TASK TO CARRY OUT:
Restate exactly, and only, the lines from the one containing "IMU pin INT: none -> TX" through the end of the entries, keeping both endpoints.

[Difference listings]
= = = =

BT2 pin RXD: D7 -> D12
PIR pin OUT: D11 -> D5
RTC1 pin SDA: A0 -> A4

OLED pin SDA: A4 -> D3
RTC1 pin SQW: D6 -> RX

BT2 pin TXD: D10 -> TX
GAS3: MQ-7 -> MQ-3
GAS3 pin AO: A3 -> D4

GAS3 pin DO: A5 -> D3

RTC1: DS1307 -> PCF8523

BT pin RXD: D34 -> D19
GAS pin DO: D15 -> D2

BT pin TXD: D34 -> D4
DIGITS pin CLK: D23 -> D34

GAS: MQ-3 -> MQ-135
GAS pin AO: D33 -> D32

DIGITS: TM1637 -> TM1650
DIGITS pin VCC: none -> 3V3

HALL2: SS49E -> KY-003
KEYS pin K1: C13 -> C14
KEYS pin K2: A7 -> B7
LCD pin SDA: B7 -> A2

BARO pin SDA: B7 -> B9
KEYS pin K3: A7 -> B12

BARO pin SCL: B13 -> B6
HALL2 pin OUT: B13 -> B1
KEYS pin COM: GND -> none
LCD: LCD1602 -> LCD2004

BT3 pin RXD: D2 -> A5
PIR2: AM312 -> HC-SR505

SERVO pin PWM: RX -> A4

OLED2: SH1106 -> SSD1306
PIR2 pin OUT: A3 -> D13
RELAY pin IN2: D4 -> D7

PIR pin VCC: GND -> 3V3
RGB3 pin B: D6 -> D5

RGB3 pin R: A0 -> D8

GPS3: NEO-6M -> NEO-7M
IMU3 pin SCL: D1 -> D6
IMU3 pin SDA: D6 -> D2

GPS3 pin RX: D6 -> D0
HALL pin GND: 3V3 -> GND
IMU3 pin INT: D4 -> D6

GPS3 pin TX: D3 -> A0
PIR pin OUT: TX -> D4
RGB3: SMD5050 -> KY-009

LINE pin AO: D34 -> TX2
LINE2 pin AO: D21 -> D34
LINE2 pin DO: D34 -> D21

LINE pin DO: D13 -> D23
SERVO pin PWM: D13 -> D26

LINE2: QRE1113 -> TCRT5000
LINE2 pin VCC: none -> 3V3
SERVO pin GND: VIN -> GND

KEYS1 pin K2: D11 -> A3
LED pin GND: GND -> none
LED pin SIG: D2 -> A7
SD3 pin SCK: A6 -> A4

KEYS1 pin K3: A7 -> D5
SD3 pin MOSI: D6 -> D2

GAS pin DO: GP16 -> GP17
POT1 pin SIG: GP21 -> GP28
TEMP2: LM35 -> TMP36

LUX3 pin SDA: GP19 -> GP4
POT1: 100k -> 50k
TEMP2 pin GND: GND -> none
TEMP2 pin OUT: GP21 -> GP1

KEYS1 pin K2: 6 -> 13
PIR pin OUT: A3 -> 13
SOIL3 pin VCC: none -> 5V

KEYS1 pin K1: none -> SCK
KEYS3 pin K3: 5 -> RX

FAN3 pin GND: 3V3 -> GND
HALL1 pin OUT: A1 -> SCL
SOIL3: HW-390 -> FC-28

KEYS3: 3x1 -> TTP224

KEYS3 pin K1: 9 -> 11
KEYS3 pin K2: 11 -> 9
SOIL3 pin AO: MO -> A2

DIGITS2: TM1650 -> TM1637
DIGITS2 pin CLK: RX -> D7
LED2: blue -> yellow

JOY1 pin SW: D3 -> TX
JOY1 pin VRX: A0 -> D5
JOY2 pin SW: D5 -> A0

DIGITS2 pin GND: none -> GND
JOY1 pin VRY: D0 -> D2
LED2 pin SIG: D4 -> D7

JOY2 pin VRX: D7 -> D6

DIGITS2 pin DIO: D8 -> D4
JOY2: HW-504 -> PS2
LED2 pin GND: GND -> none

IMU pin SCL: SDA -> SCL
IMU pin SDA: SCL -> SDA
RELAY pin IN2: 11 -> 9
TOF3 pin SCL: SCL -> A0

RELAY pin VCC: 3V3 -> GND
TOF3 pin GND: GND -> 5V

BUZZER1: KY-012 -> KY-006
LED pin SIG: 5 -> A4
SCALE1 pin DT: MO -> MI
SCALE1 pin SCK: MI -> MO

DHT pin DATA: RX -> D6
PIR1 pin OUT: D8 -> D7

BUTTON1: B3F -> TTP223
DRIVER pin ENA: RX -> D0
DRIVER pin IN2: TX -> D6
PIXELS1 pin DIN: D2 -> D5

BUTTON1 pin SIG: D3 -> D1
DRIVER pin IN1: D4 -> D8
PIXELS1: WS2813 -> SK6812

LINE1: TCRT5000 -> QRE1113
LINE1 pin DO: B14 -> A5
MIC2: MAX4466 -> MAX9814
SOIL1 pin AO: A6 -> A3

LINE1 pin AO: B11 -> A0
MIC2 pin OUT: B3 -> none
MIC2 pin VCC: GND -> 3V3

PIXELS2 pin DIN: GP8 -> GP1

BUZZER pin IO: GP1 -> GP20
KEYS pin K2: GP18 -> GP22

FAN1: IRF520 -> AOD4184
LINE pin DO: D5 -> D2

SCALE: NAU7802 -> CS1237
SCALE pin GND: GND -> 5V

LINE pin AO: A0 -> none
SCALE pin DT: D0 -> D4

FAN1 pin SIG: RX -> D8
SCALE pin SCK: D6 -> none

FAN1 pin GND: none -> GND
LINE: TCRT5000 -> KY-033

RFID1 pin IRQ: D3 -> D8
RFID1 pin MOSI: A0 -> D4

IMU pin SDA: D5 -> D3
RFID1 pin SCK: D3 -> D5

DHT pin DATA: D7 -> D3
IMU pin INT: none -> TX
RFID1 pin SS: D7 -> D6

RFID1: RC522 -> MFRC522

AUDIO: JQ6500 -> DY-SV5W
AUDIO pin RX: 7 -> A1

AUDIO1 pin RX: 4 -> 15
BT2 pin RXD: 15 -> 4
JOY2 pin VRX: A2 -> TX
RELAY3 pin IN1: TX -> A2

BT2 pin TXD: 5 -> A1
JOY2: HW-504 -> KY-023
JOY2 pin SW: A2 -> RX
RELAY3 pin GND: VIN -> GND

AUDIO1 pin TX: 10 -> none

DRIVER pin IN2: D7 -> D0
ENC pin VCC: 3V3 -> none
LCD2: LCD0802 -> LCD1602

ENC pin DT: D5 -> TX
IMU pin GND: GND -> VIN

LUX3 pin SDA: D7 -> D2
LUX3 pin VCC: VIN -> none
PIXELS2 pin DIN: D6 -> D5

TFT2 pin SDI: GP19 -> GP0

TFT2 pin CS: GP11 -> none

= = = =

SOLUTION TO THIS TASK:
IMU pin INT: none -> TX
RFID1 pin SS: D7 -> D6

RFID1: RC522 -> MFRC522

AUDIO: JQ6500 -> DY-SV5W
AUDIO pin RX: 7 -> A1

AUDIO1 pin RX: 4 -> 15
BT2 pin RXD: 15 -> 4
JOY2 pin VRX: A2 -> TX
RELAY3 pin IN1: TX -> A2

BT2 pin TXD: 5 -> A1
JOY2: HW-504 -> KY-023
JOY2 pin SW: A2 -> RX
RELAY3 pin GND: VIN -> GND

AUDIO1 pin TX: 10 -> none

DRIVER pin IN2: D7 -> D0
ENC pin VCC: 3V3 -> none
LCD2: LCD0802 -> LCD1602

ENC pin DT: D5 -> TX
IMU pin GND: GND -> VIN

LUX3 pin SDA: D7 -> D2
LUX3 pin VCC: VIN -> none
PIXELS2 pin DIN: D6 -> D5

TFT2 pin SDI: GP19 -> GP0

TFT2 pin CS: GP11 -> none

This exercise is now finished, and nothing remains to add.